Task brief:
Go through the data and report how many lines include the word "purple", giving only the number.

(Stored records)
____________

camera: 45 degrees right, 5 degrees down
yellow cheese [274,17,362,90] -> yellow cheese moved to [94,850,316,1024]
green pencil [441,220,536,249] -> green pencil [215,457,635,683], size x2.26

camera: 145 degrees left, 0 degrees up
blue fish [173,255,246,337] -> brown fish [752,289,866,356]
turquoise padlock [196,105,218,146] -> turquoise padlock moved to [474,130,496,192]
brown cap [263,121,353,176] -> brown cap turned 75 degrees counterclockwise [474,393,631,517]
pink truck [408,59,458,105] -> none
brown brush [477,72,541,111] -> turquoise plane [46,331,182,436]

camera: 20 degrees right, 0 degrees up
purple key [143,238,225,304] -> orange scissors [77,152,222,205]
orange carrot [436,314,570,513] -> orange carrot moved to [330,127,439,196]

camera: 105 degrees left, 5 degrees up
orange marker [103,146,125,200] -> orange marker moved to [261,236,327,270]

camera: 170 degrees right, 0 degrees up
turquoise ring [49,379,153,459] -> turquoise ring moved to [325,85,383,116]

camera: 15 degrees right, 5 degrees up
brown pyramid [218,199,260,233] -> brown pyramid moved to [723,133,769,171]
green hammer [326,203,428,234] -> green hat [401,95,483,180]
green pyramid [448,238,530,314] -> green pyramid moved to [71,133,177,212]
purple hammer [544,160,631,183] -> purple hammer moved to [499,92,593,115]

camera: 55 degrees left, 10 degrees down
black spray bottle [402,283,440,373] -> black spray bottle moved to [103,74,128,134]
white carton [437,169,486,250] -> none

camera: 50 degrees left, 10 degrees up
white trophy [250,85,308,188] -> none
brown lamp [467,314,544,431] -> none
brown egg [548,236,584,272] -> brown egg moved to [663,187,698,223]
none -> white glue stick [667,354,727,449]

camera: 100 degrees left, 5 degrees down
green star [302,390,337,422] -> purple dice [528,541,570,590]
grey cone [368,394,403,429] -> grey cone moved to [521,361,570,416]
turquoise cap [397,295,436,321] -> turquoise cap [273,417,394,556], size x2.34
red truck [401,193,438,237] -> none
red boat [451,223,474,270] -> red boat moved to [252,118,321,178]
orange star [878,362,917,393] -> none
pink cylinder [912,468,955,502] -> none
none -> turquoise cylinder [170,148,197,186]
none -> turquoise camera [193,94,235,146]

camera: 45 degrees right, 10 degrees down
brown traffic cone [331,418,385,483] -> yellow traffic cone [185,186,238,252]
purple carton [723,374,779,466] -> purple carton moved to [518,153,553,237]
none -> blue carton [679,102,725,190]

____________

Written solution:
4